[Data for analysis — start]

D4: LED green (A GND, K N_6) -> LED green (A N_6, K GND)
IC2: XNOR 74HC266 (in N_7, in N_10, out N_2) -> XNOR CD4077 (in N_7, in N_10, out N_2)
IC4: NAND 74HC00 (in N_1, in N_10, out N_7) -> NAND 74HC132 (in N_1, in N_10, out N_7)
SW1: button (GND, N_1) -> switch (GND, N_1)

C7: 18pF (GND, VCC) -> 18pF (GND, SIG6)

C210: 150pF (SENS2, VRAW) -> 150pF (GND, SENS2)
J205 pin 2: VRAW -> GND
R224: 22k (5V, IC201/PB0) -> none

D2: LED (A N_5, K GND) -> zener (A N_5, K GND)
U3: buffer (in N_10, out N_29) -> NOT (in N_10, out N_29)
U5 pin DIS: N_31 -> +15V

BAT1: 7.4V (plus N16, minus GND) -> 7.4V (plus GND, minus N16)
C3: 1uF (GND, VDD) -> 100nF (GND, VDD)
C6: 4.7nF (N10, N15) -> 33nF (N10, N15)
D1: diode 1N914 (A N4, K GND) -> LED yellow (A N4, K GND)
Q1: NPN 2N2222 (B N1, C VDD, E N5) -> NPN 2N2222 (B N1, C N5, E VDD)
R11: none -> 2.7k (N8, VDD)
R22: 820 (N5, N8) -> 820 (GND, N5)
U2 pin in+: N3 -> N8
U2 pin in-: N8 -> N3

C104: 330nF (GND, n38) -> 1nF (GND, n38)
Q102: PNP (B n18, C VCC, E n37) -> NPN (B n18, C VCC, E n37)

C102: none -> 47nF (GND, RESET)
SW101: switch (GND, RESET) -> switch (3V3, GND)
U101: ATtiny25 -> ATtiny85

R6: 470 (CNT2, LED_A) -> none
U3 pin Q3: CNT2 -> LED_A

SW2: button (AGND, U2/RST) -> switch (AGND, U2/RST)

[Data for analysis — finish]

Exactly how many lines of the data above hold the word "VRAW"? The number is the whole answer.

2